**Task inputs:**
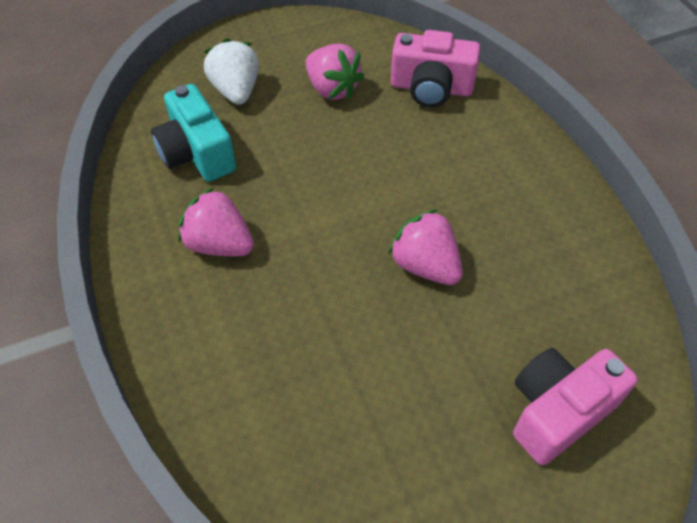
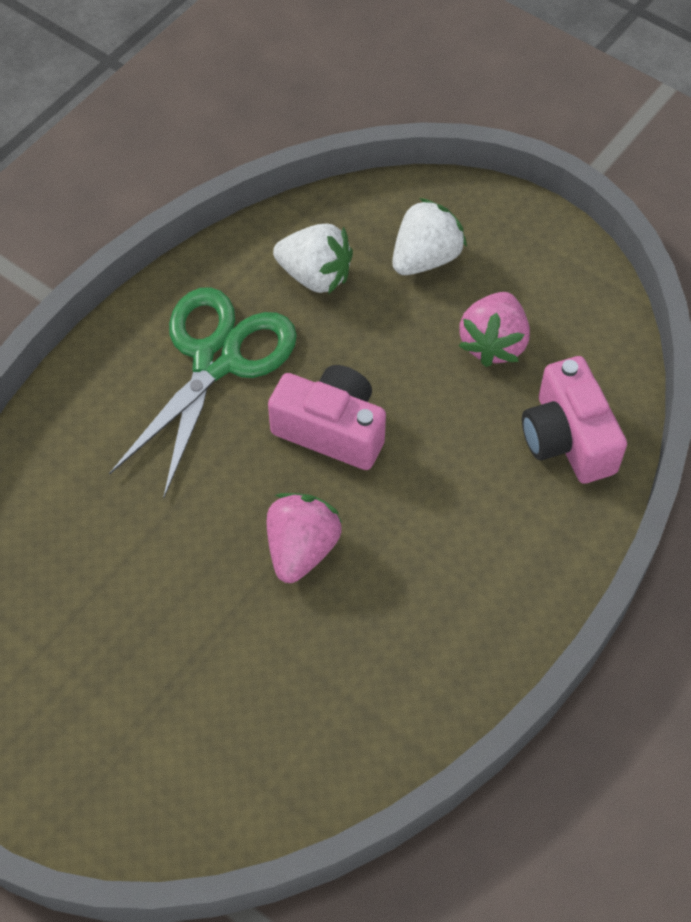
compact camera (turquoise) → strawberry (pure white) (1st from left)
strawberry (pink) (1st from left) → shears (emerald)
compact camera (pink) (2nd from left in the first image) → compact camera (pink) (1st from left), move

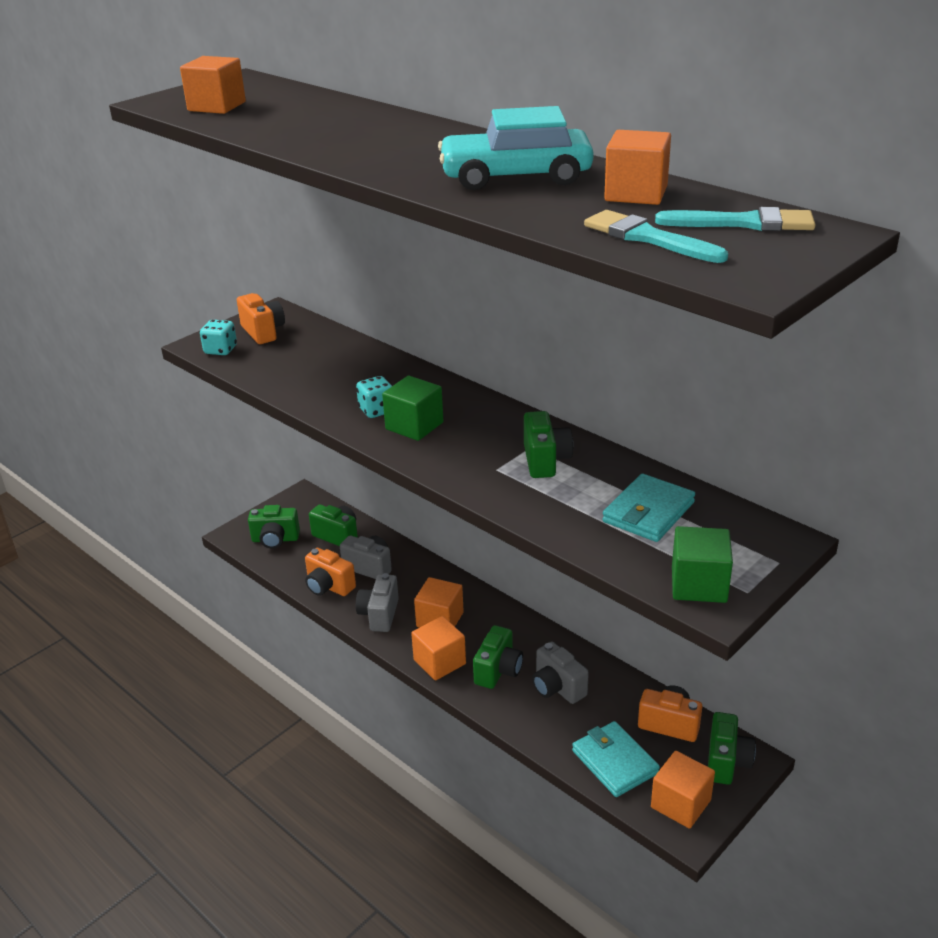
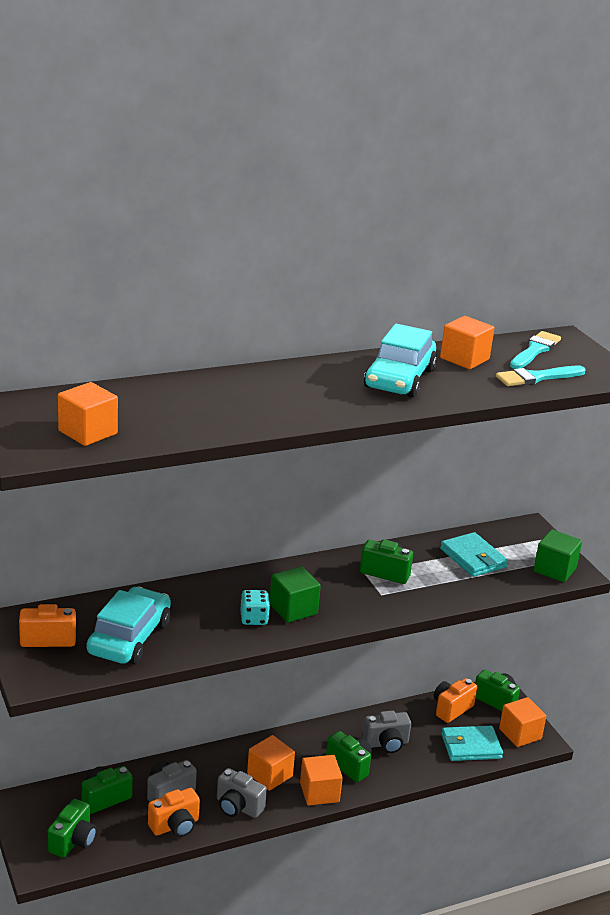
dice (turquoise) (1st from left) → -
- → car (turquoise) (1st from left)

* * *

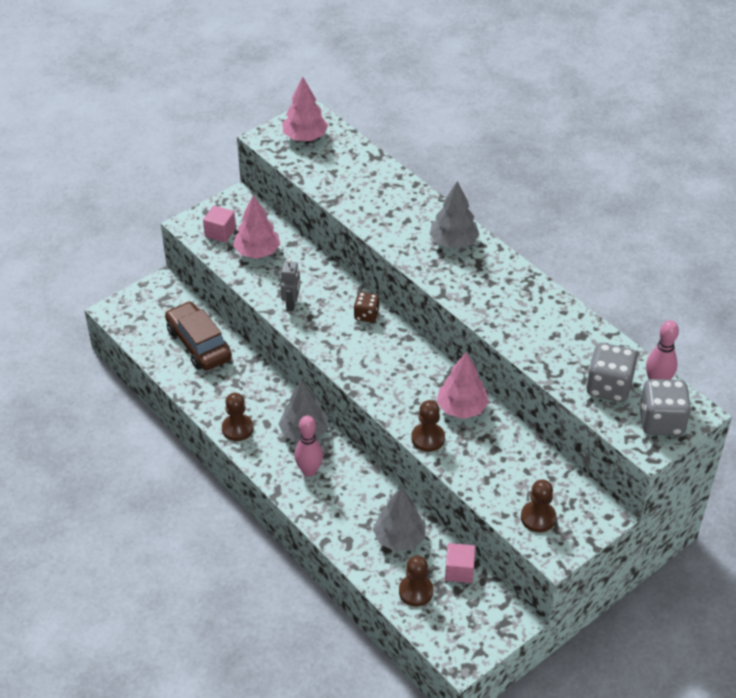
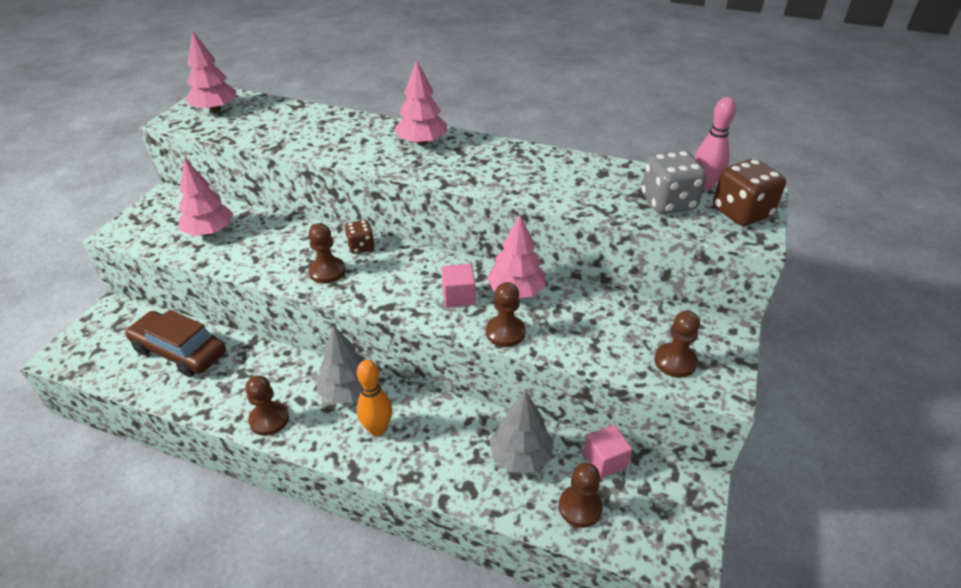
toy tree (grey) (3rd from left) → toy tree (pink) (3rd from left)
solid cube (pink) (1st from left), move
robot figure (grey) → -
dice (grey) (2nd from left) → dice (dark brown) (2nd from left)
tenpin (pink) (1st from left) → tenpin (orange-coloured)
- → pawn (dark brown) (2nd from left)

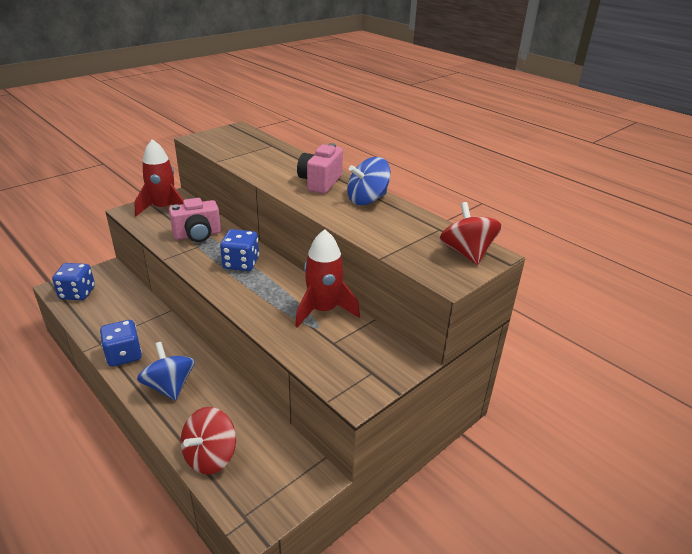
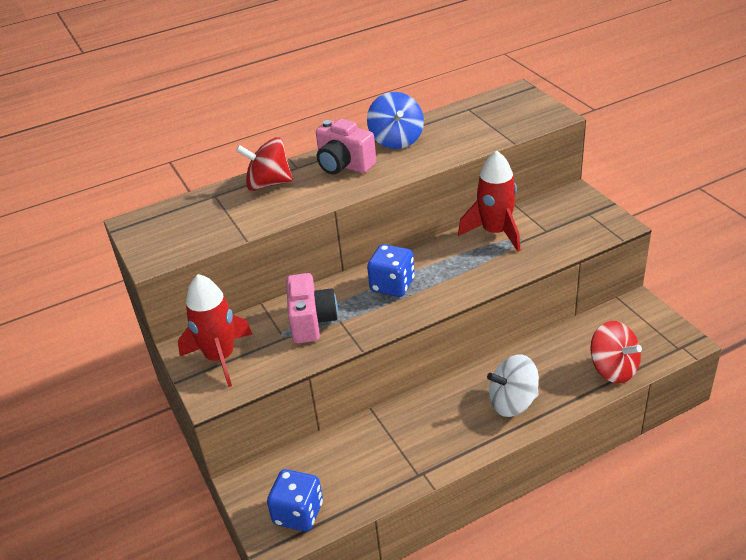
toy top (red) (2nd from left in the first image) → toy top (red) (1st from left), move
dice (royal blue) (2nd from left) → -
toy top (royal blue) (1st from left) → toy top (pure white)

* * *

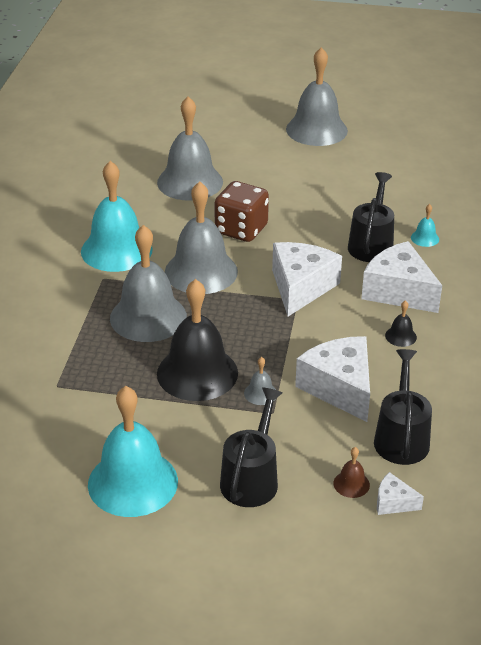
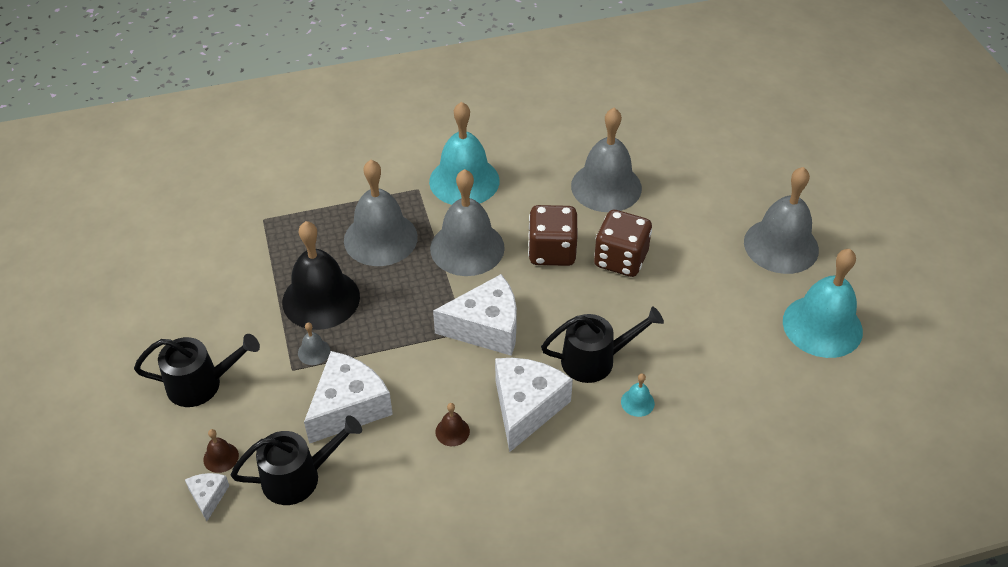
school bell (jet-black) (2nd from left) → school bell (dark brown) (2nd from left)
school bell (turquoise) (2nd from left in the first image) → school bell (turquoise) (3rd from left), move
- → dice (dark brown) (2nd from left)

**Exercise instructions:** From the records above, transcribe exactly the run of lines that opens with the line holding "compact camera (turquoise)" and closes with the line holding "strawberry (pink) (1st", both included.

**Exercise output:**
compact camera (turquoise) → strawberry (pure white) (1st from left)
strawberry (pink) (1st from left) → shears (emerald)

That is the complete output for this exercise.